Exercise
Only the lines below starting at the one containing "IC3: AP2112K -> TLV70033" and ending at the one containing "J1 pin 3: none -> N14" belong in the answer, each copied exactly.

Supplied material
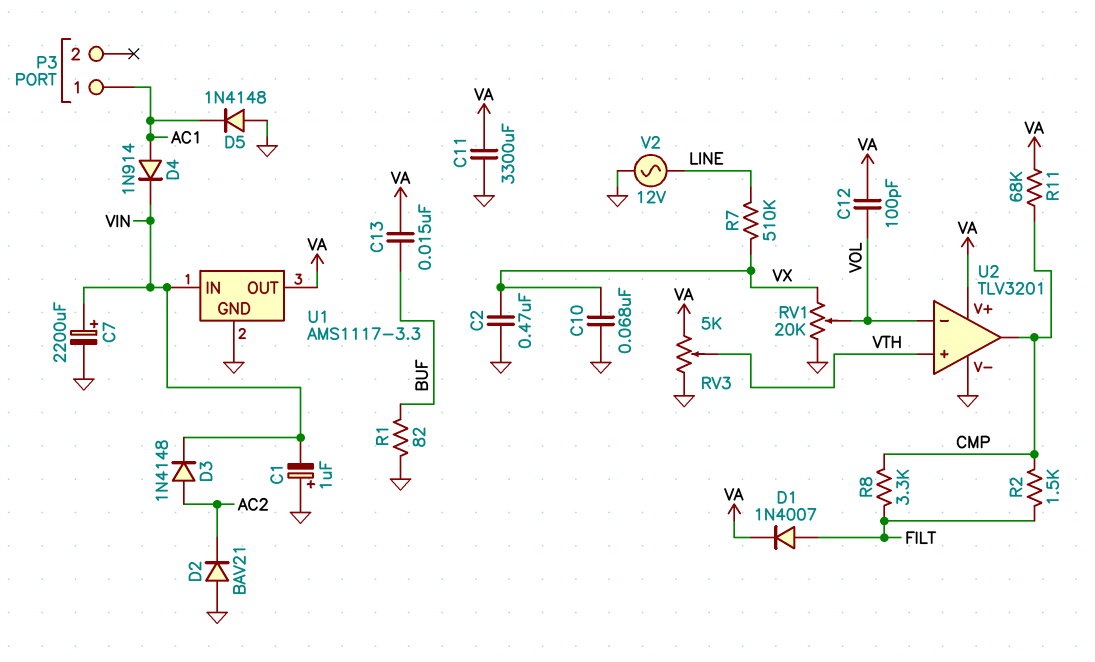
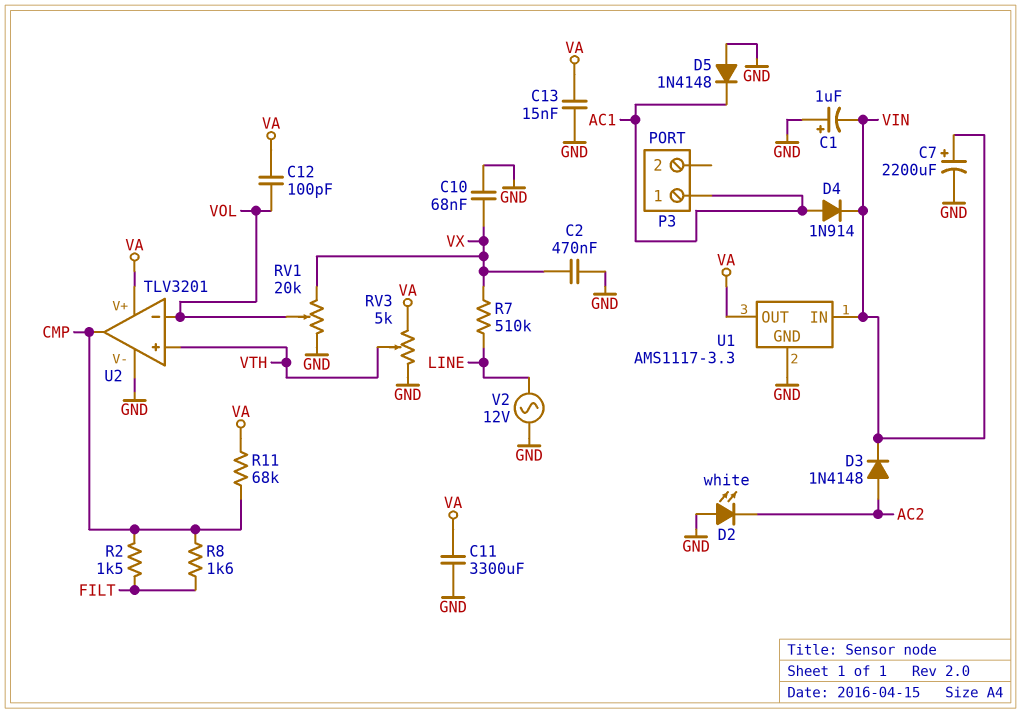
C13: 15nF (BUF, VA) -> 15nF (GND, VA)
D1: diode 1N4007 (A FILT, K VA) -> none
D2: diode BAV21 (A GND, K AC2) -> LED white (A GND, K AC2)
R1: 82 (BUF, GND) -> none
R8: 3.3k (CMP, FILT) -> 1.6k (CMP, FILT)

==

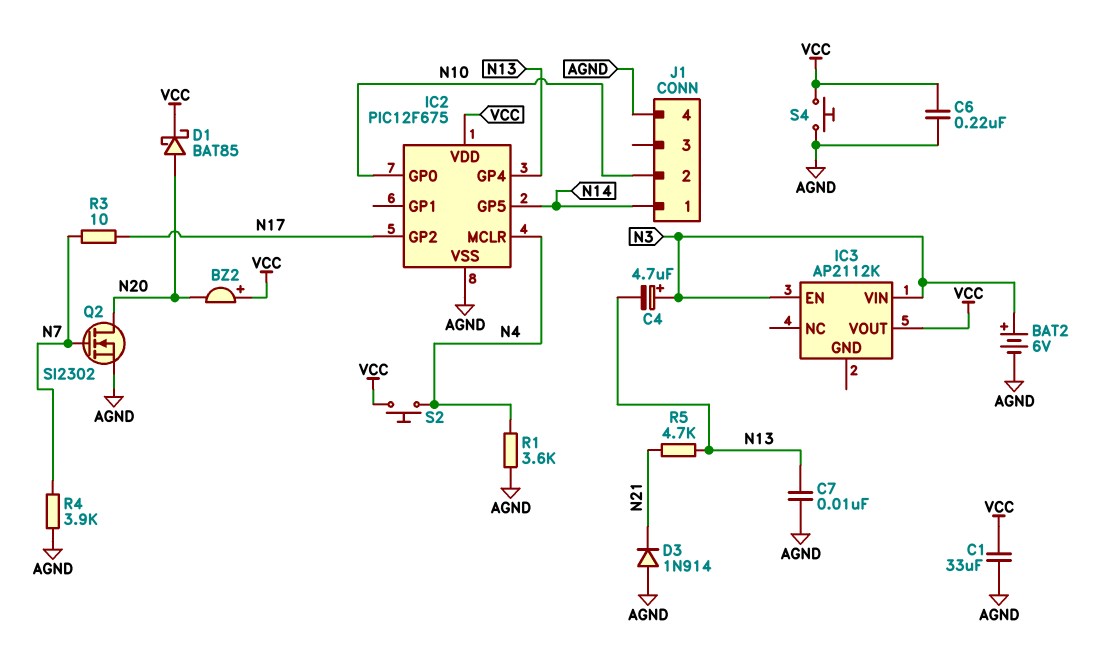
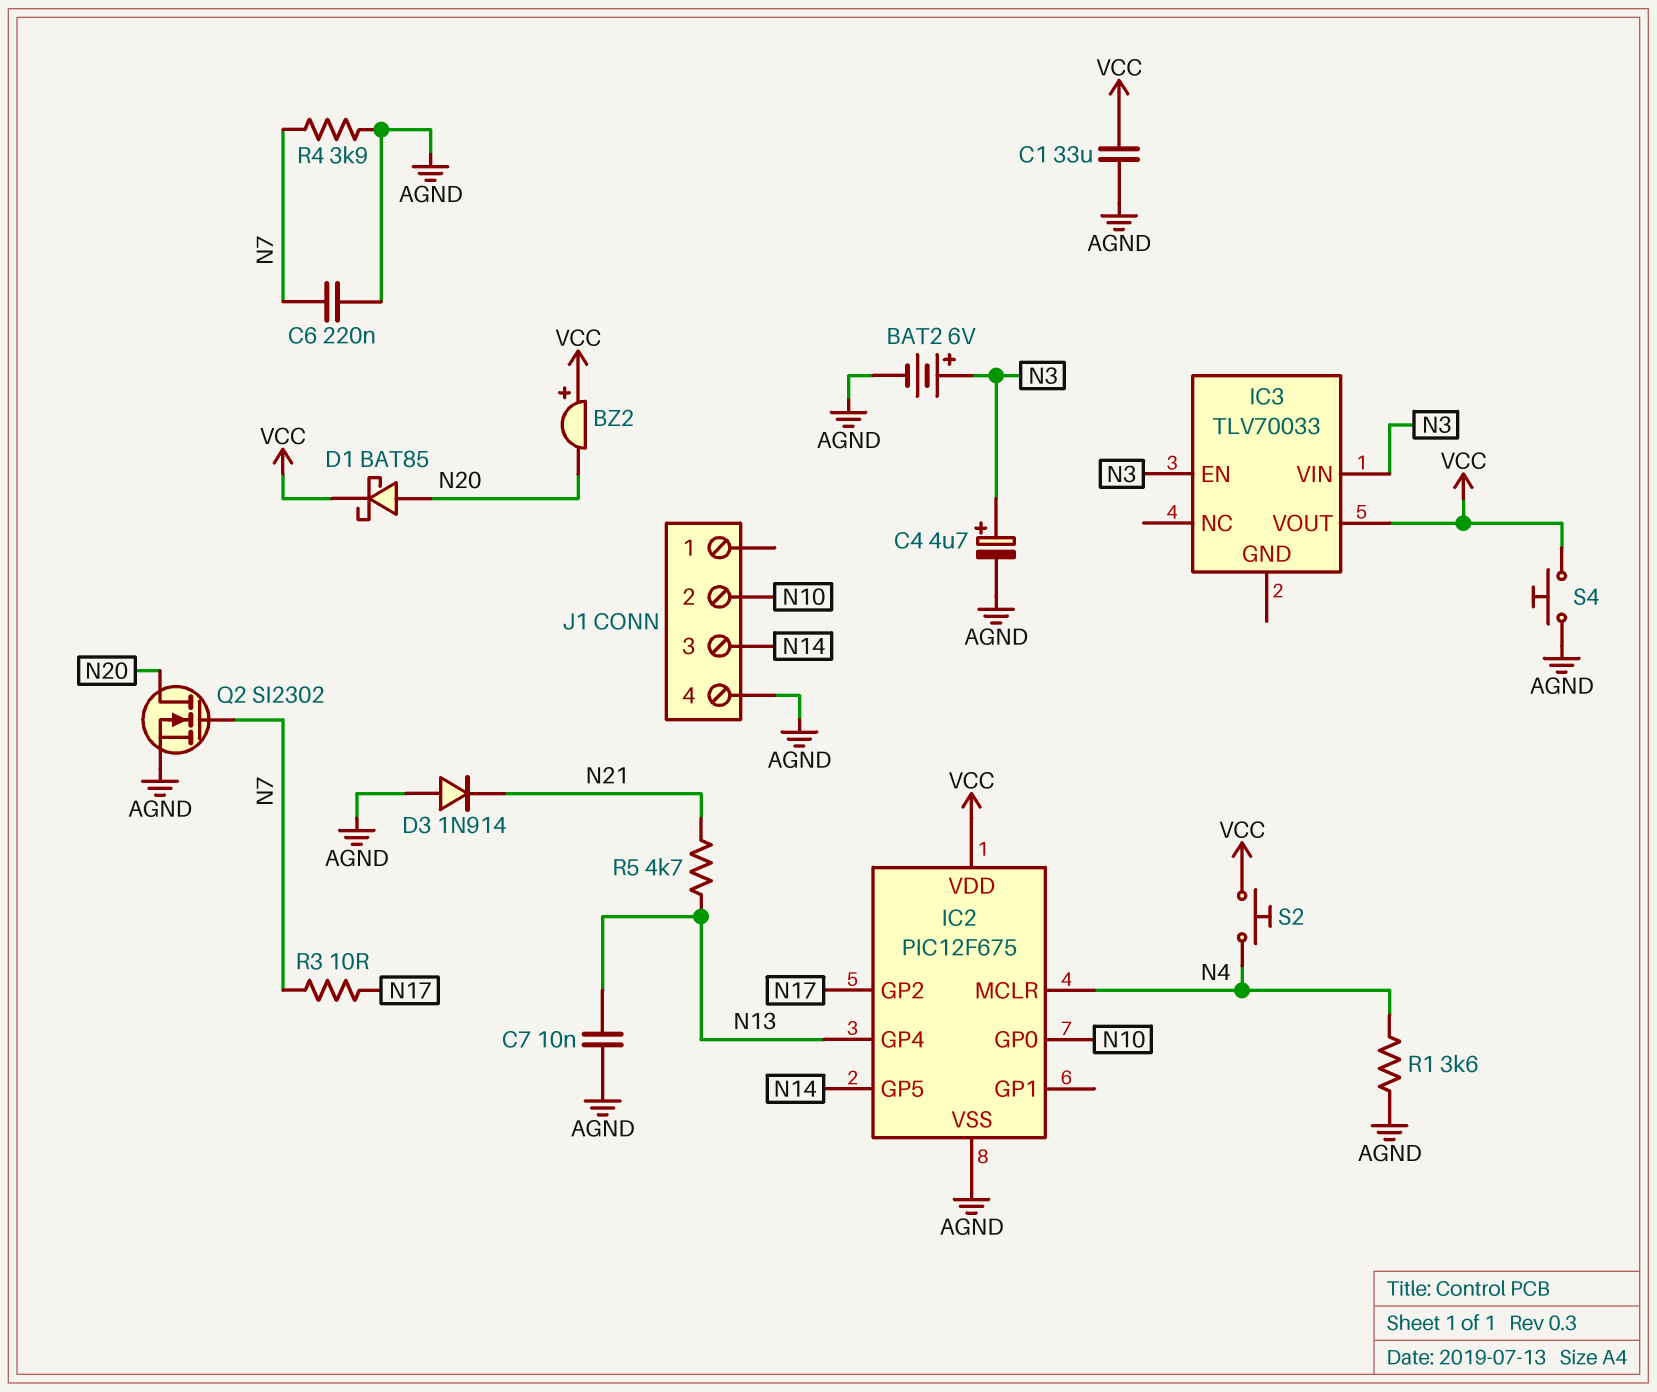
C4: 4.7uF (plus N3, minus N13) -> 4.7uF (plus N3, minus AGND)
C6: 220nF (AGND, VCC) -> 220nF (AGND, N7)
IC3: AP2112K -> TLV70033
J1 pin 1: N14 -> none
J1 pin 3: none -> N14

---

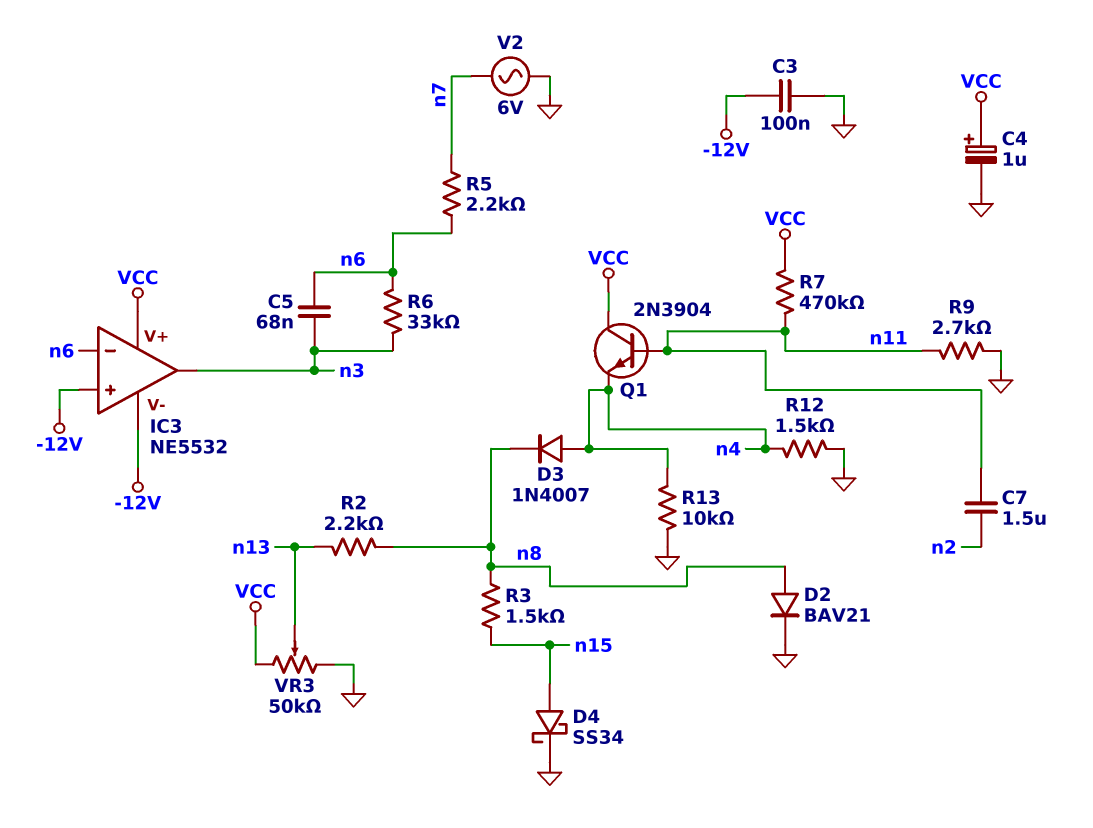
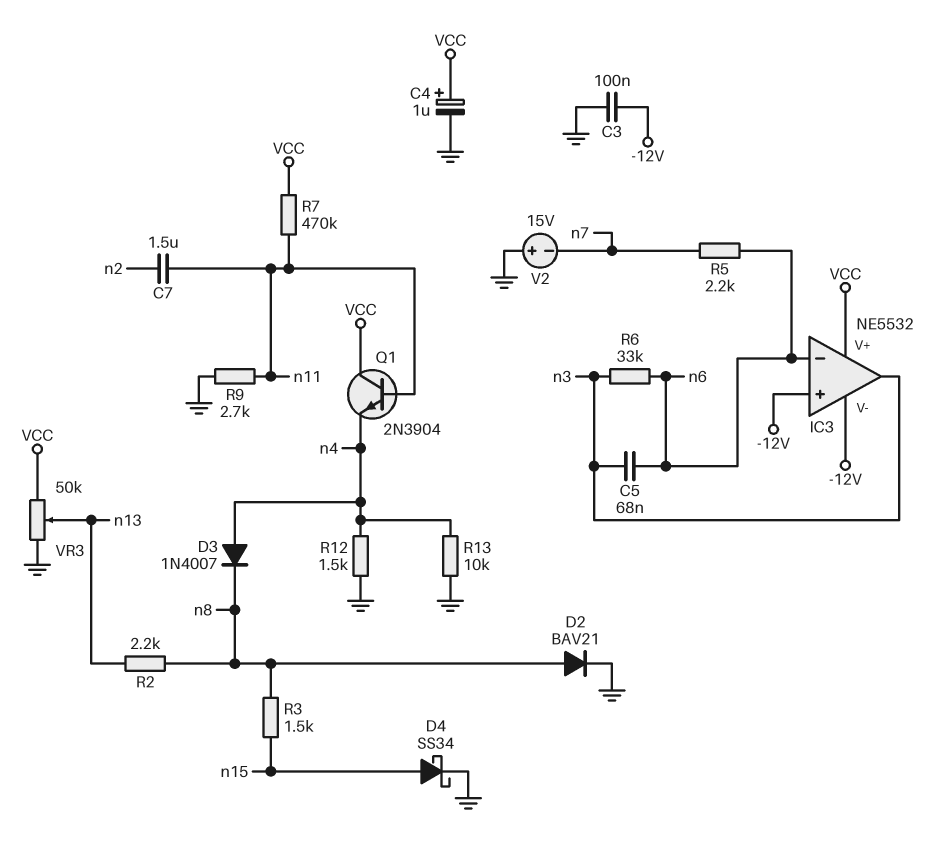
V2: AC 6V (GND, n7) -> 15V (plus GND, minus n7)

Exercise response
IC3: AP2112K -> TLV70033
J1 pin 1: N14 -> none
J1 pin 3: none -> N14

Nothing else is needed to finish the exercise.